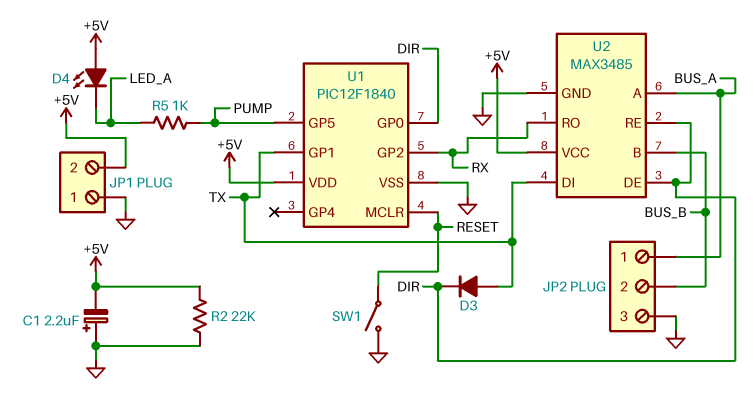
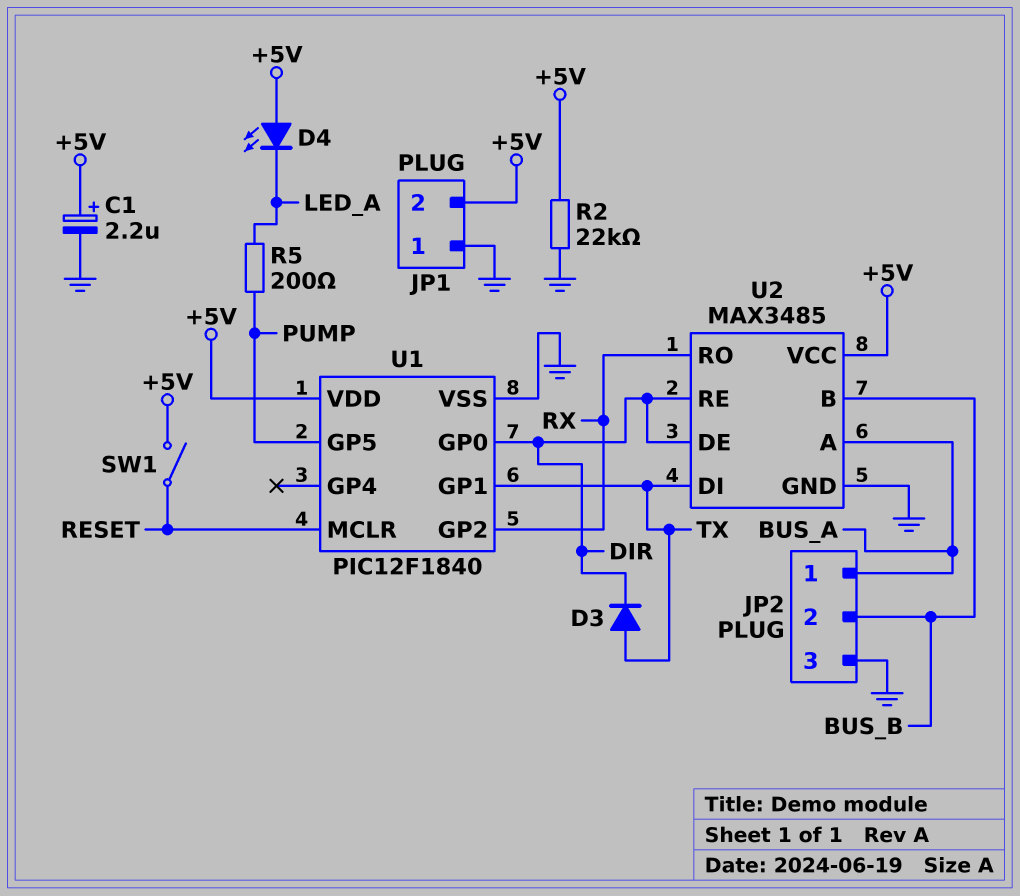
C1: 2.2uF (plus GND, minus +5V) -> 2.2uF (plus +5V, minus GND)
R5: 1k (LED_A, PUMP) -> 200 (LED_A, PUMP)
SW1: switch (GND, RESET) -> switch (+5V, RESET)

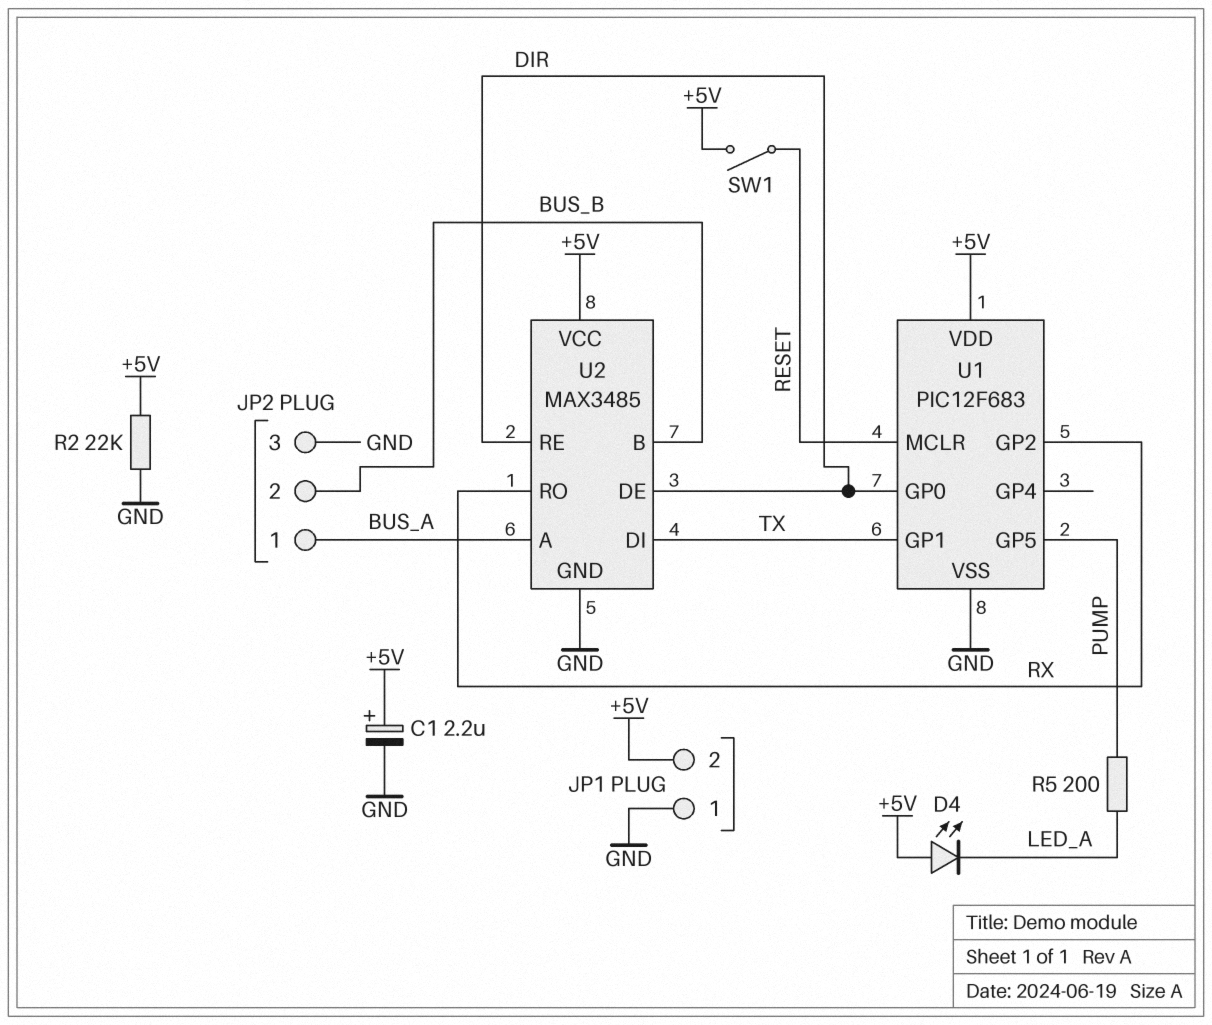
D3: diode (A TX, K DIR) -> none
U1: PIC12F1840 -> PIC12F683

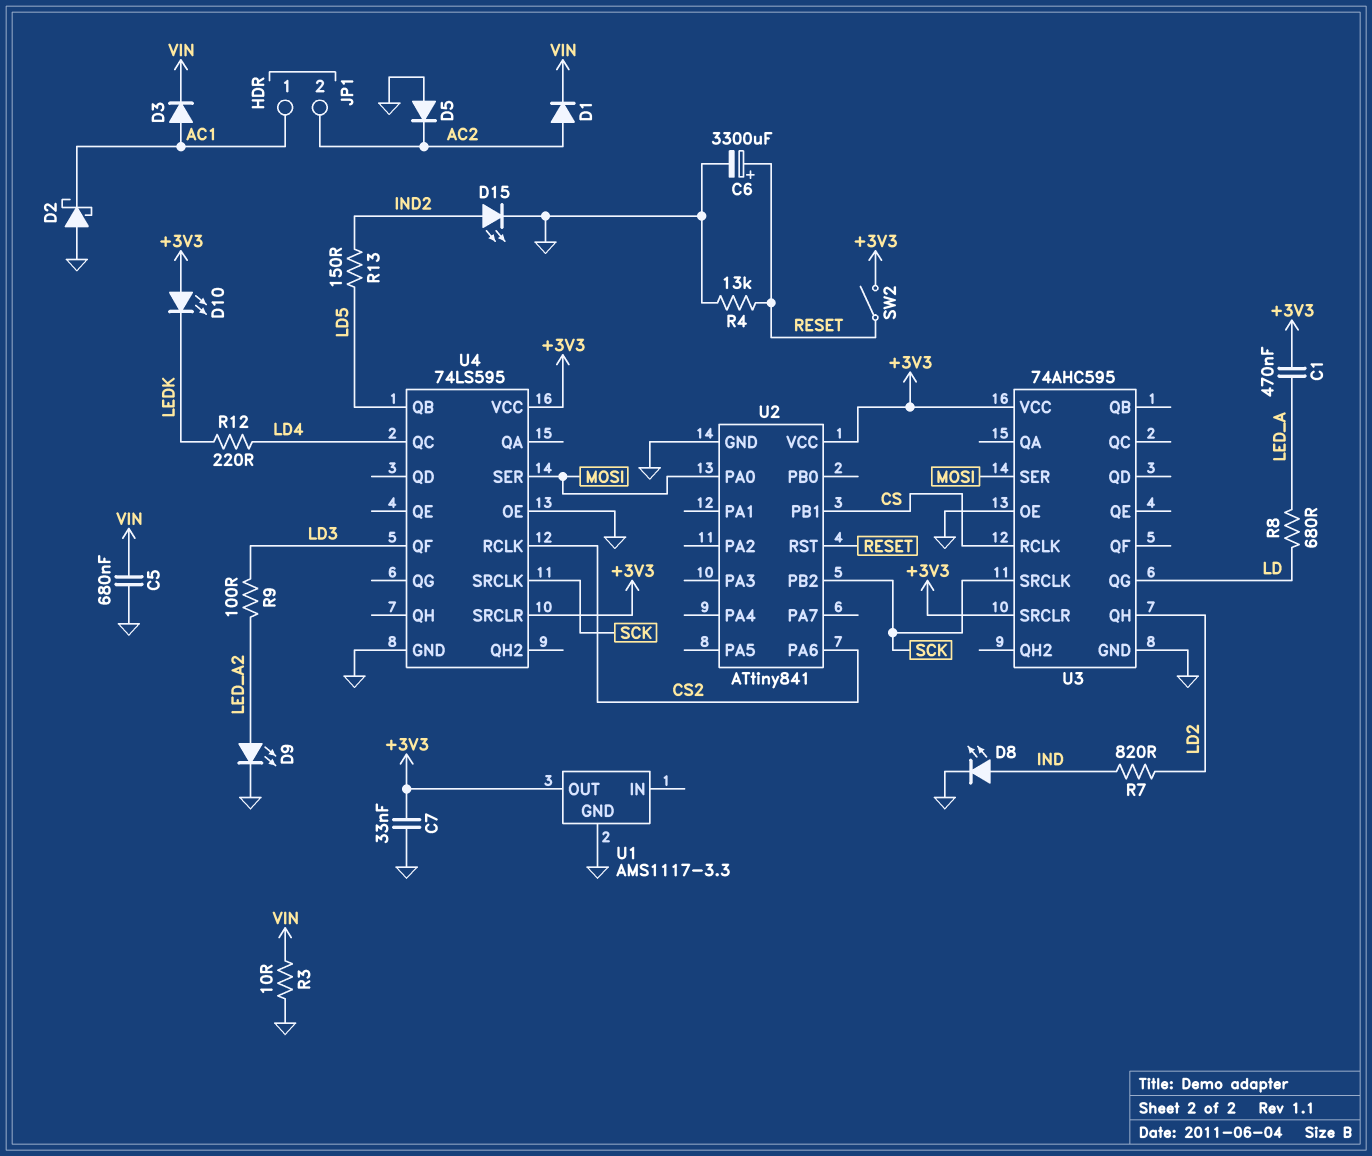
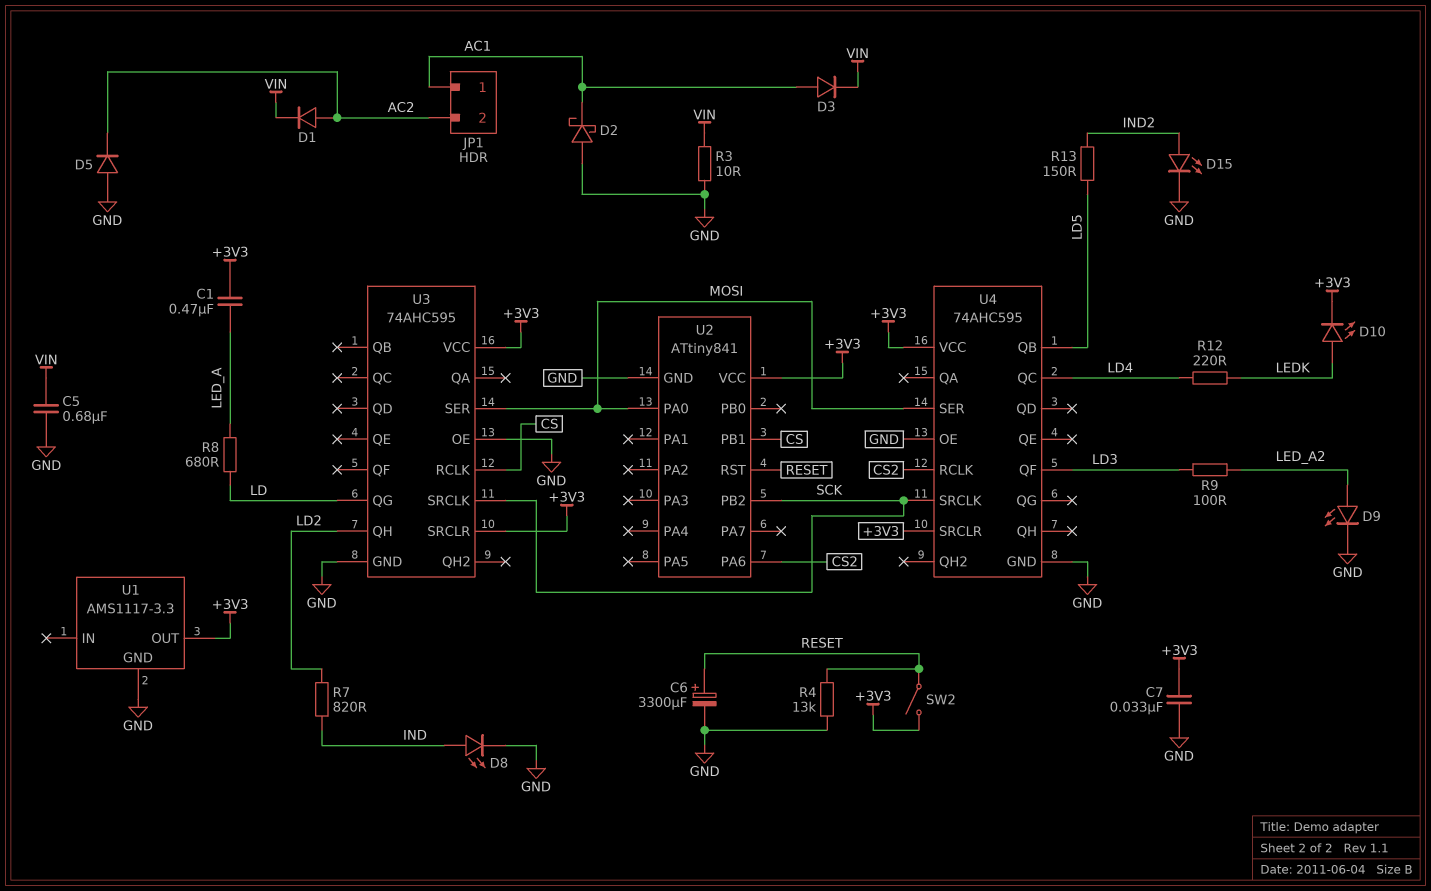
D10: LED (A +3V3, K LEDK) -> LED (A LEDK, K +3V3)
U4: 74LS595 -> 74AHC595

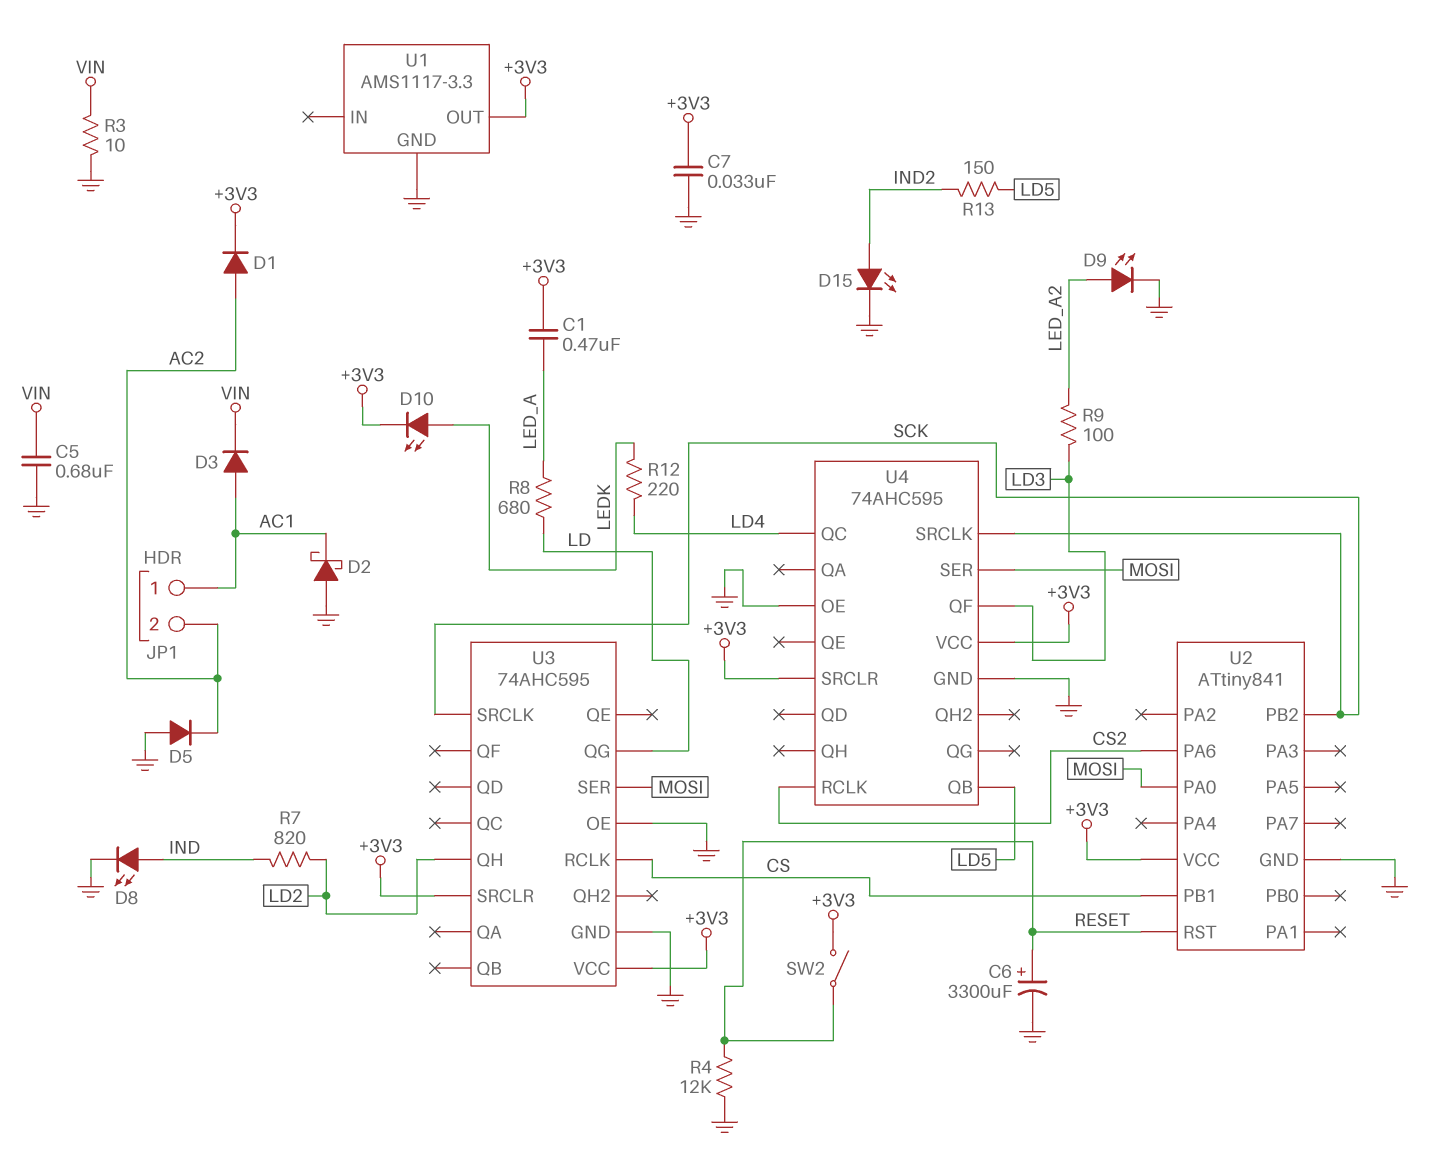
D1: diode (A AC2, K VIN) -> diode (A AC2, K +3V3)
R4: 13k (GND, RESET) -> 12k (GND, RESET)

==================================================

TASK DETAILS: A single number is the whole answer here: the number of lines in the data that include "diode".

REPLY TO THE TASK: 2